[Task directions] Using the data below, count the lines that carry the string "white" and write only the count.

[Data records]
______________________________
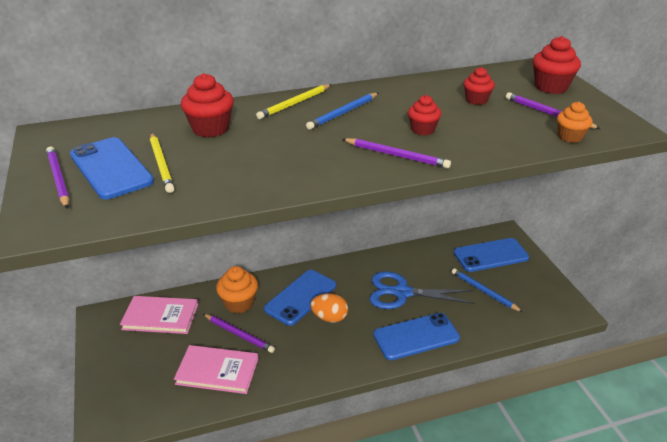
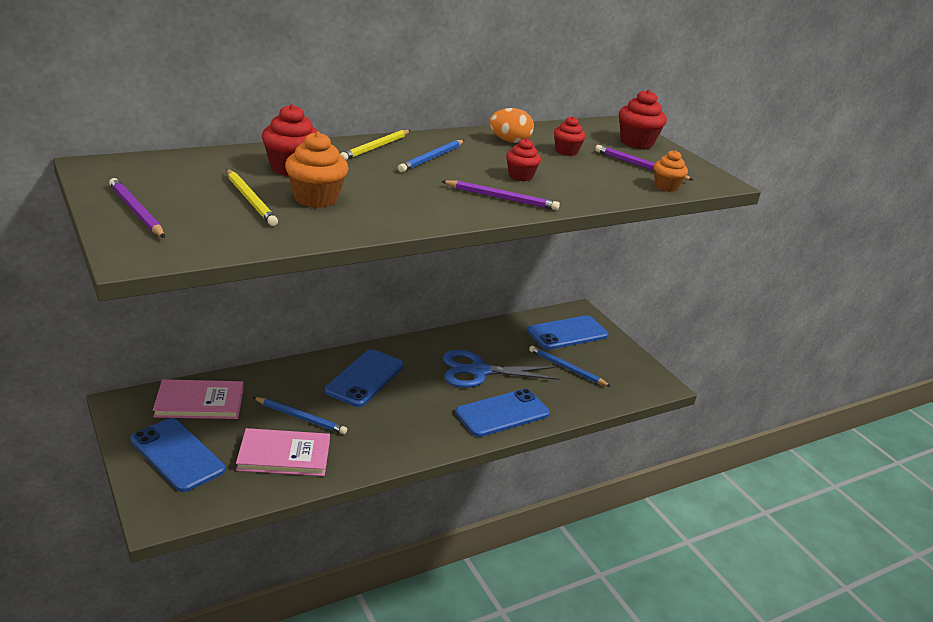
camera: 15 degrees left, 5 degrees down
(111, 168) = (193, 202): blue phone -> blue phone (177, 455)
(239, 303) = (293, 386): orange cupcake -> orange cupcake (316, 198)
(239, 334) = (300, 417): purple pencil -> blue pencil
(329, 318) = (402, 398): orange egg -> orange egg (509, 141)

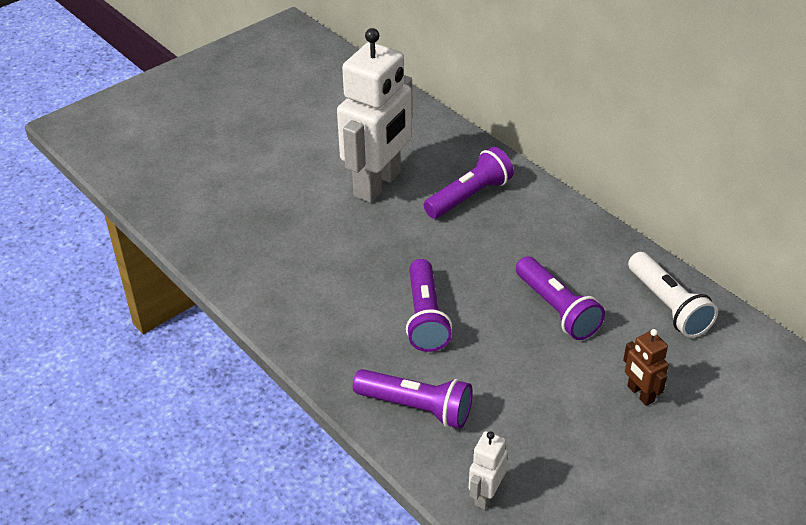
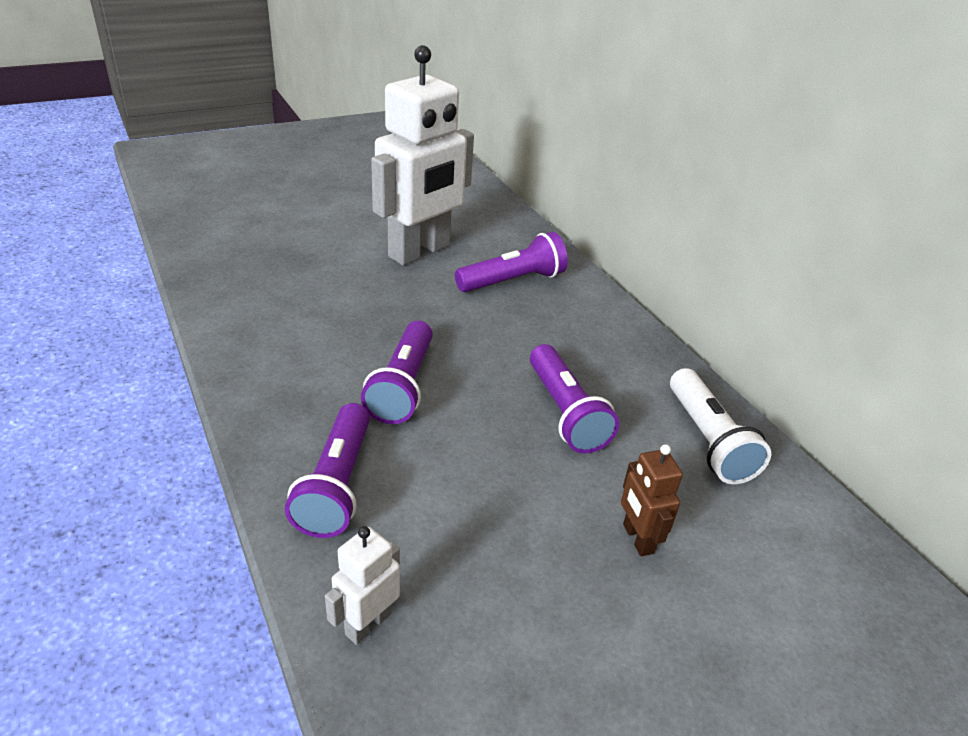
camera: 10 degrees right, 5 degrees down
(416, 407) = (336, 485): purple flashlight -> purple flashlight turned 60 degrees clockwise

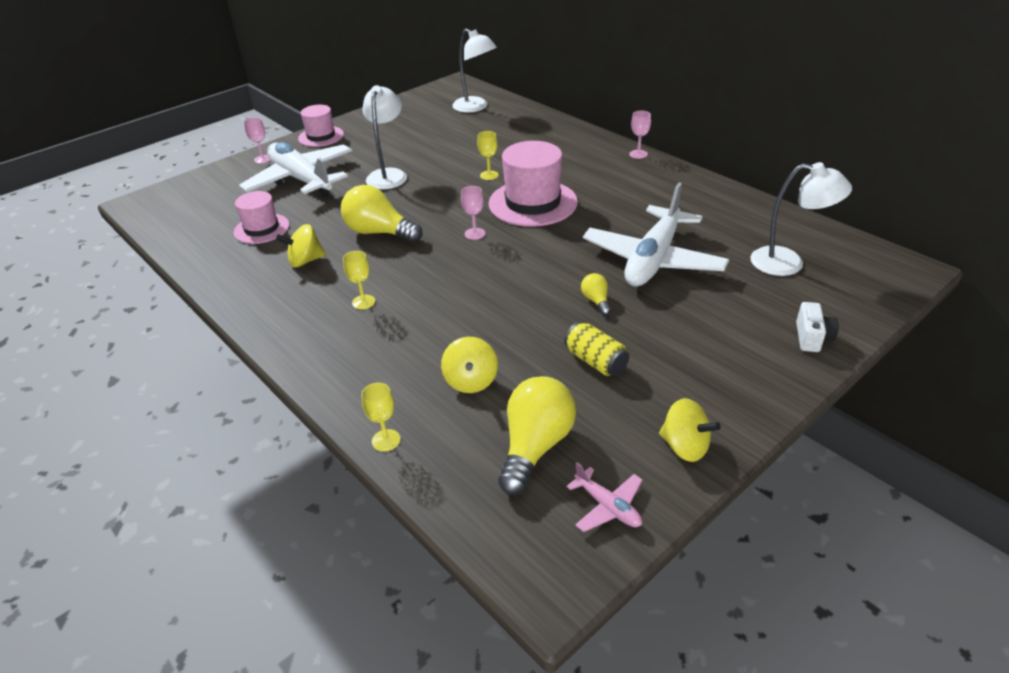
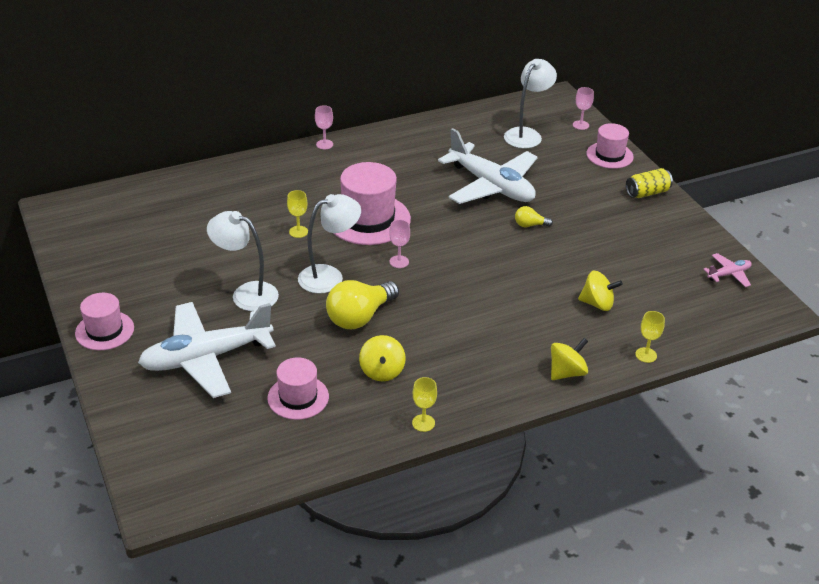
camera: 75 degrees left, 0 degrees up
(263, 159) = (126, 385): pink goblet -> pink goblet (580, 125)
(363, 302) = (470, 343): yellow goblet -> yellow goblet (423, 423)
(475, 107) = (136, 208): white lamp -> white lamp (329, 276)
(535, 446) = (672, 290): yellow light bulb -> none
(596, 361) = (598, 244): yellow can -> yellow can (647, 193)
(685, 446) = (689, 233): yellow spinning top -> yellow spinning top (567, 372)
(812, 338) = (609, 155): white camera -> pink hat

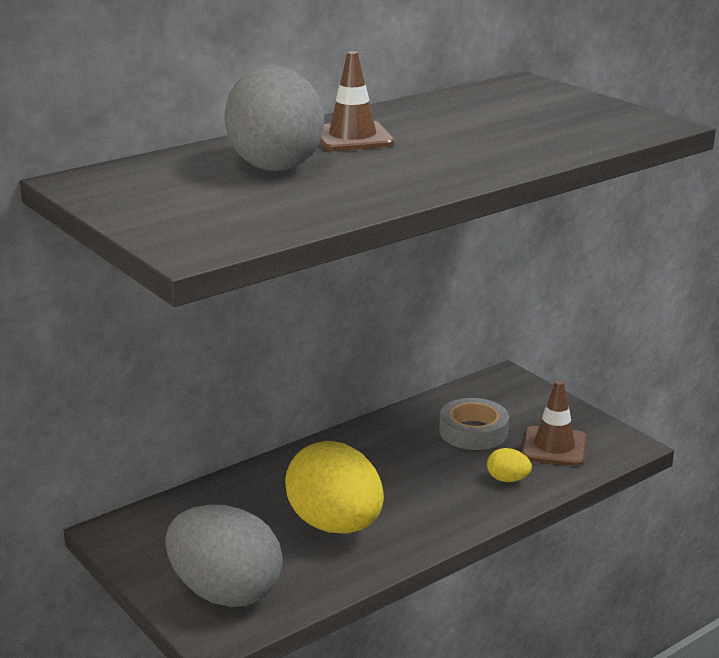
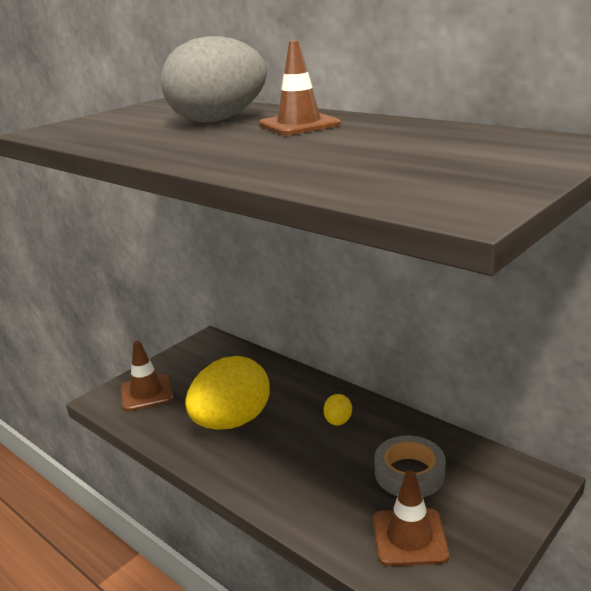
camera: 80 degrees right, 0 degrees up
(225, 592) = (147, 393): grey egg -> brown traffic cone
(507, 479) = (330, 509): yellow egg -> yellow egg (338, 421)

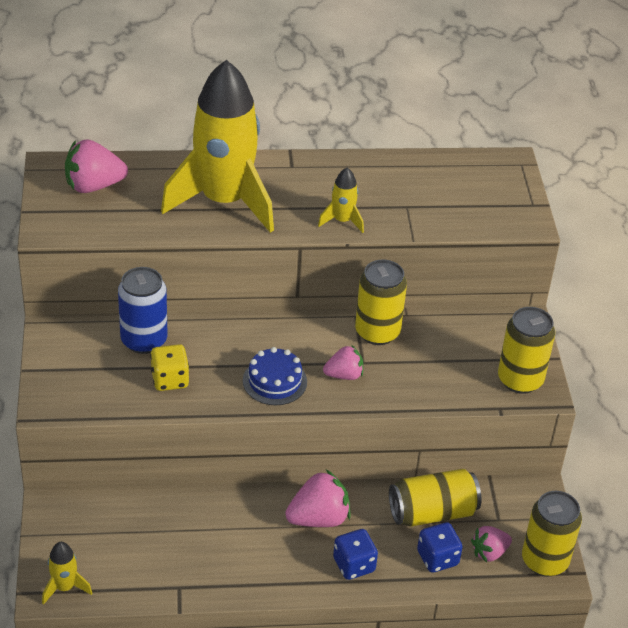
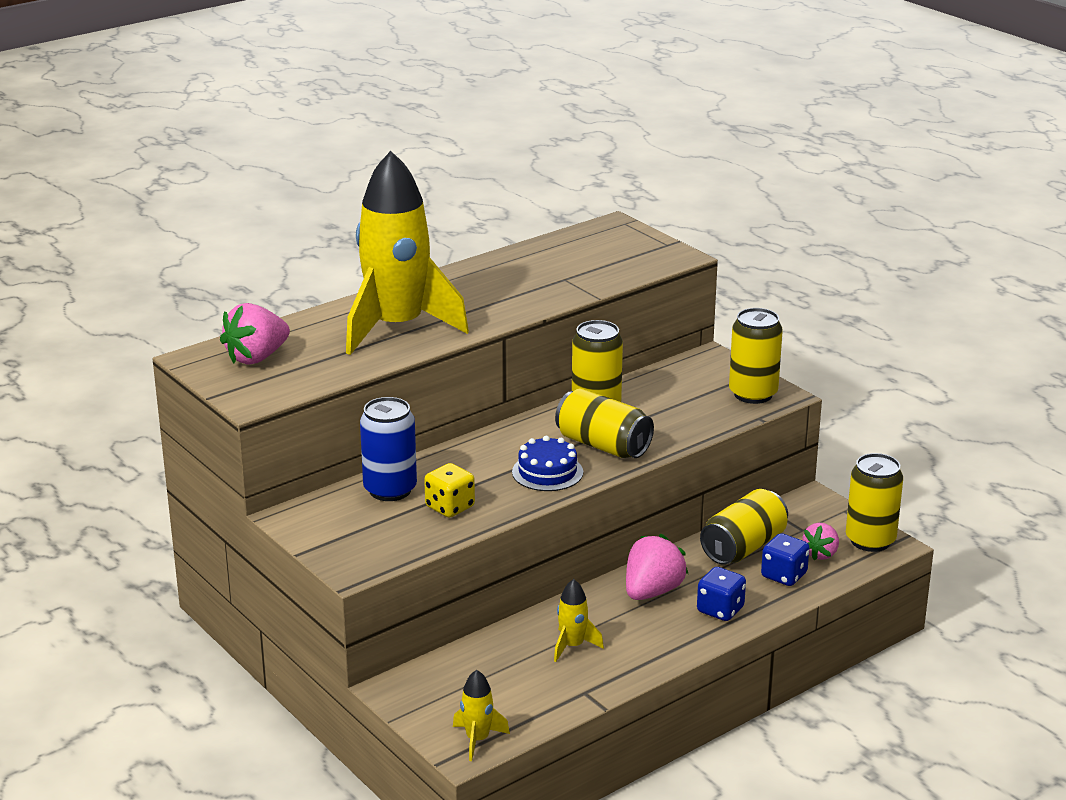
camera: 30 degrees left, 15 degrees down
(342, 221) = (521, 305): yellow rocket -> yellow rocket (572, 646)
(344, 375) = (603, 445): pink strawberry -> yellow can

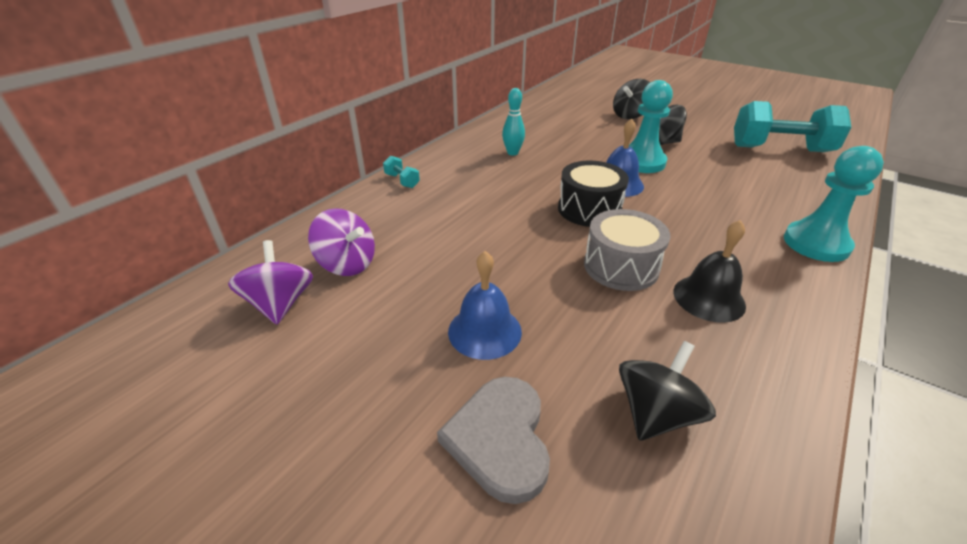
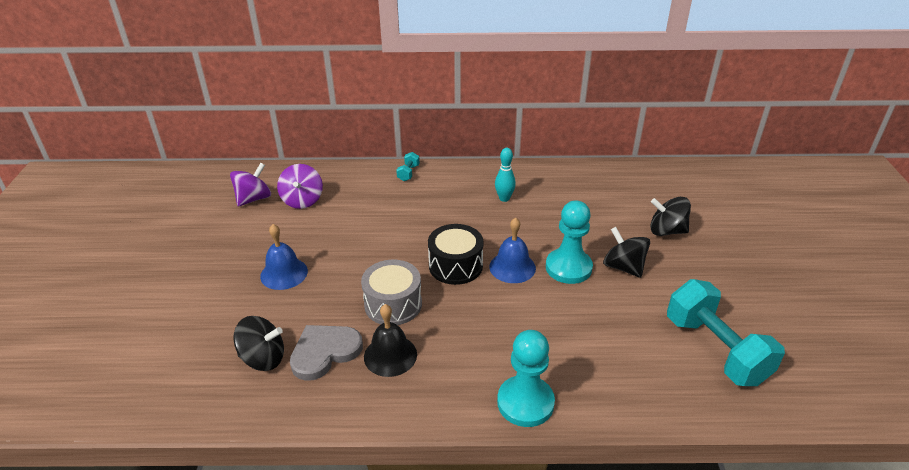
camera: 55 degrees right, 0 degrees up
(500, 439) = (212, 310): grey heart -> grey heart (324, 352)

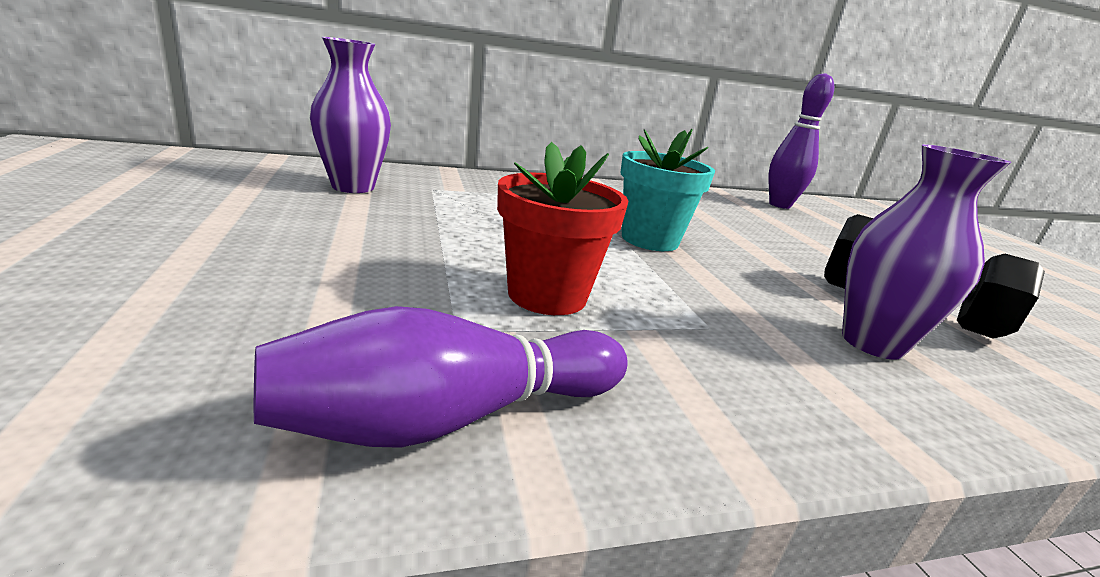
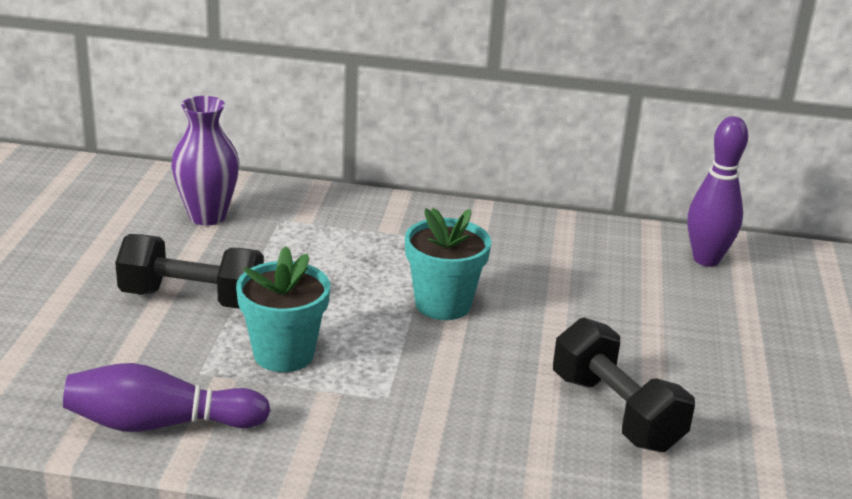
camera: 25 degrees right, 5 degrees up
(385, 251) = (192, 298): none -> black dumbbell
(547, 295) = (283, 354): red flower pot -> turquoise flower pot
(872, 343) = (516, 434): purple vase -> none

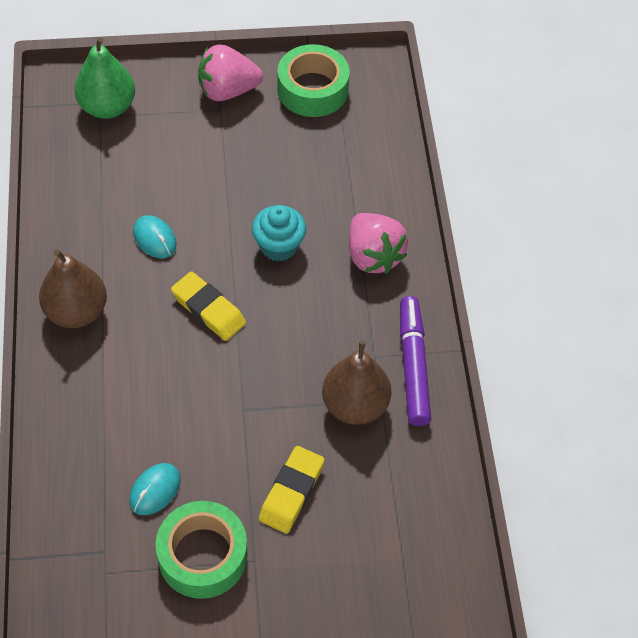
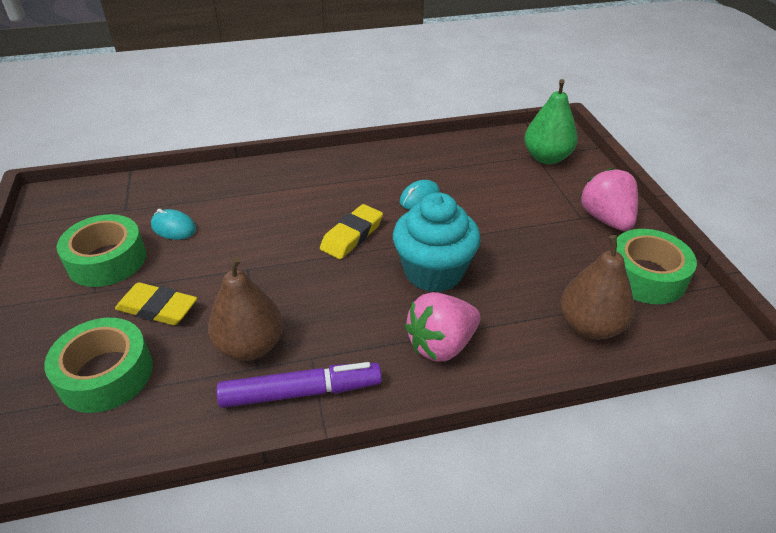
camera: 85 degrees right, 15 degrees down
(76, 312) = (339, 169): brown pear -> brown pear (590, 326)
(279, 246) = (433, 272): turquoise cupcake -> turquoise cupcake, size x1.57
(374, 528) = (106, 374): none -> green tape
______________________________
[Solution to the exercise] 2